(TO DO)
From the records that follow, return exactly the lines beginning at the one that contains "green bell: 3 -> 5" and ending at the one that contains "brown fork: 4 -> 6", pictures left out.

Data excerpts
--- START ---
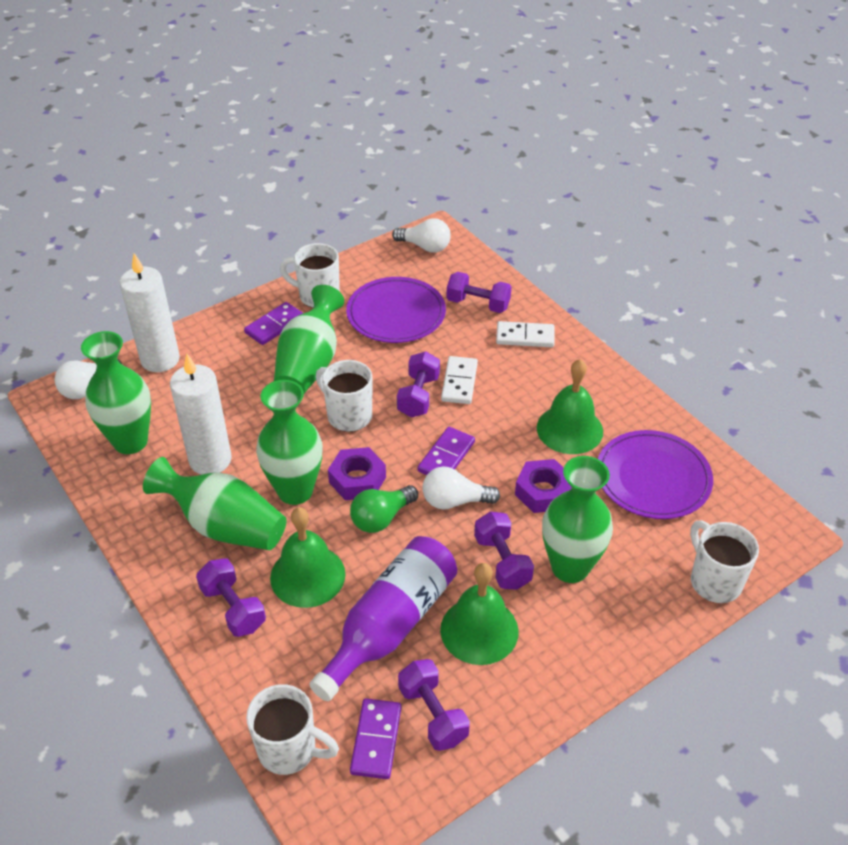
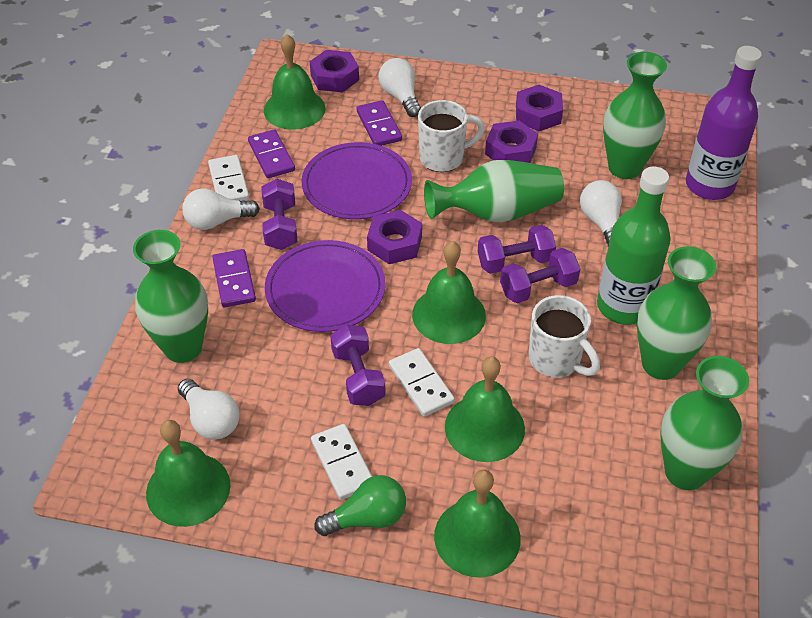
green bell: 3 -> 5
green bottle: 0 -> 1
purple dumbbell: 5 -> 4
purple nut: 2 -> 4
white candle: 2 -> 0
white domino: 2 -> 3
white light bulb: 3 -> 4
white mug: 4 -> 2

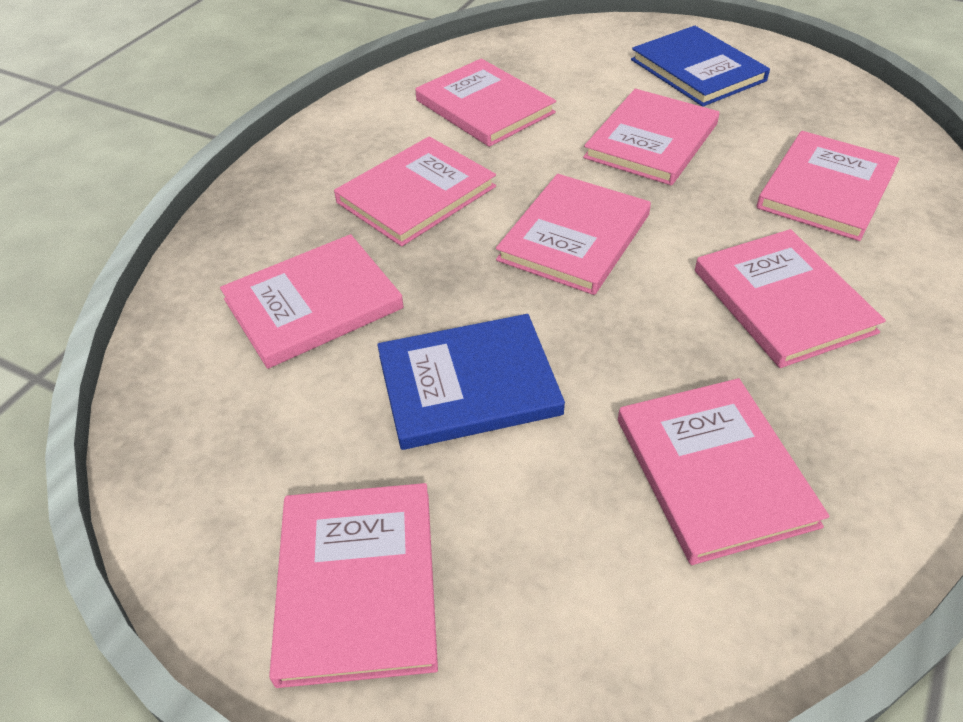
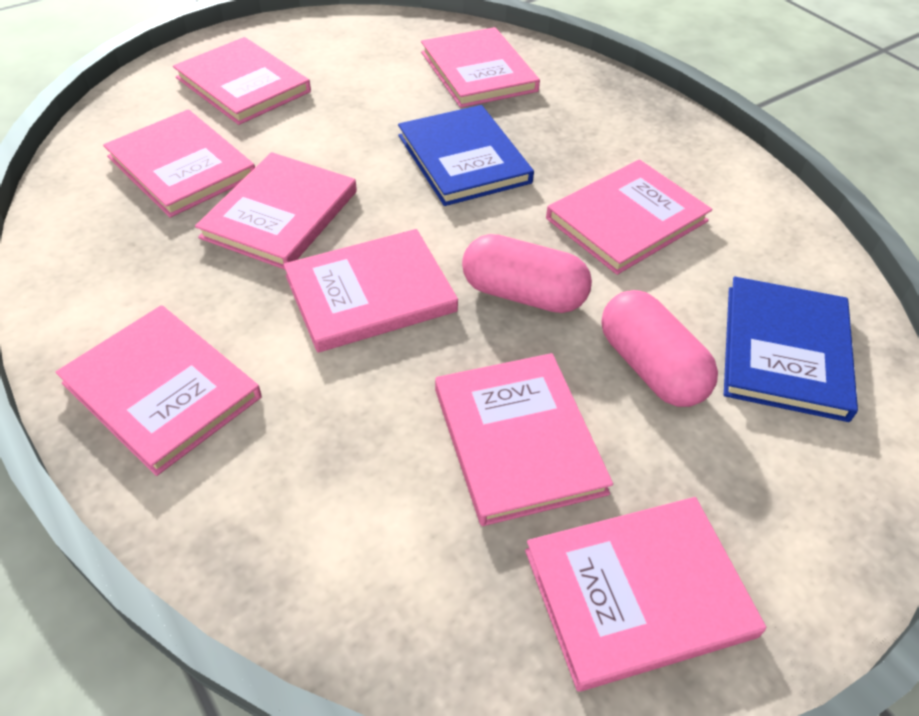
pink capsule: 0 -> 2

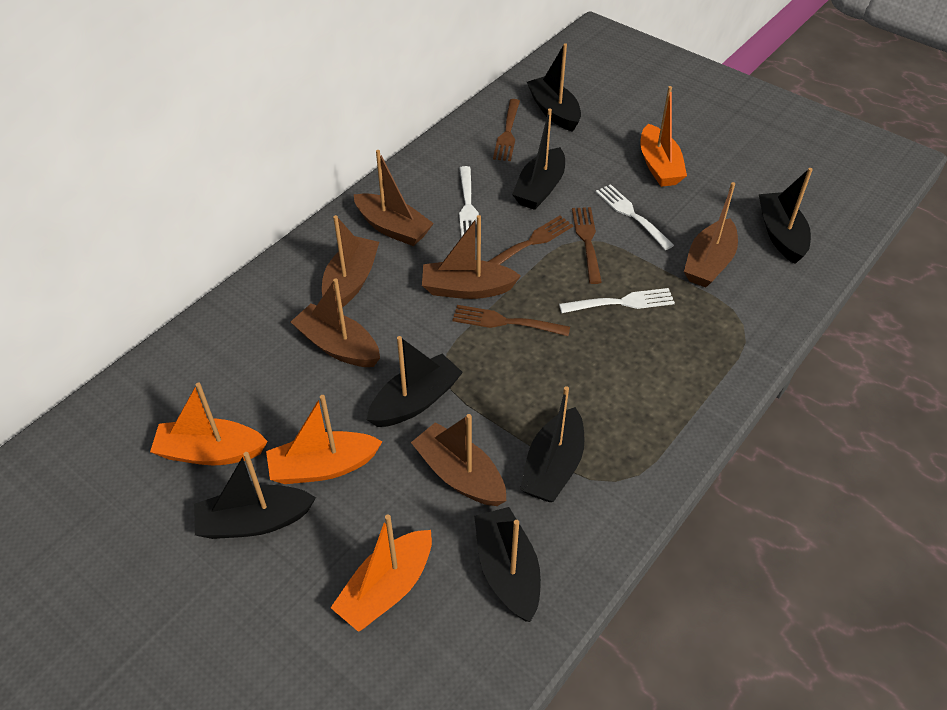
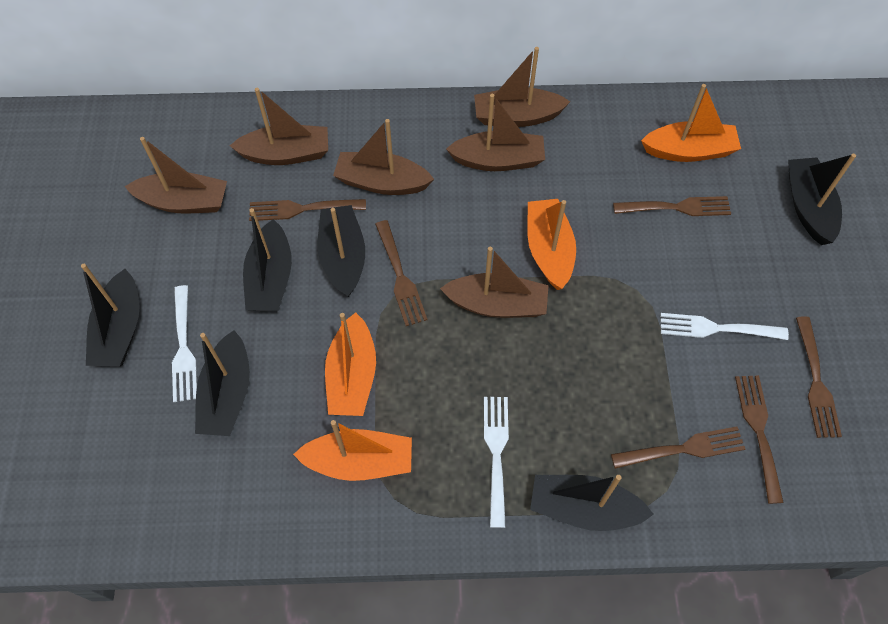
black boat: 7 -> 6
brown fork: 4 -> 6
--- END ---
--- START ---
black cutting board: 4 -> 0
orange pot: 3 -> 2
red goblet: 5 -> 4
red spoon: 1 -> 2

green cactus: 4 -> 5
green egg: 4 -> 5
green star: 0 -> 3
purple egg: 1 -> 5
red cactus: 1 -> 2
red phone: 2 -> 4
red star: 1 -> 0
--- END ---
(RESPONSE TO THE EXERCISE)
green bell: 3 -> 5
green bottle: 0 -> 1
purple dumbbell: 5 -> 4
purple nut: 2 -> 4
white candle: 2 -> 0
white domino: 2 -> 3
white light bulb: 3 -> 4
white mug: 4 -> 2

pink capsule: 0 -> 2

black boat: 7 -> 6
brown fork: 4 -> 6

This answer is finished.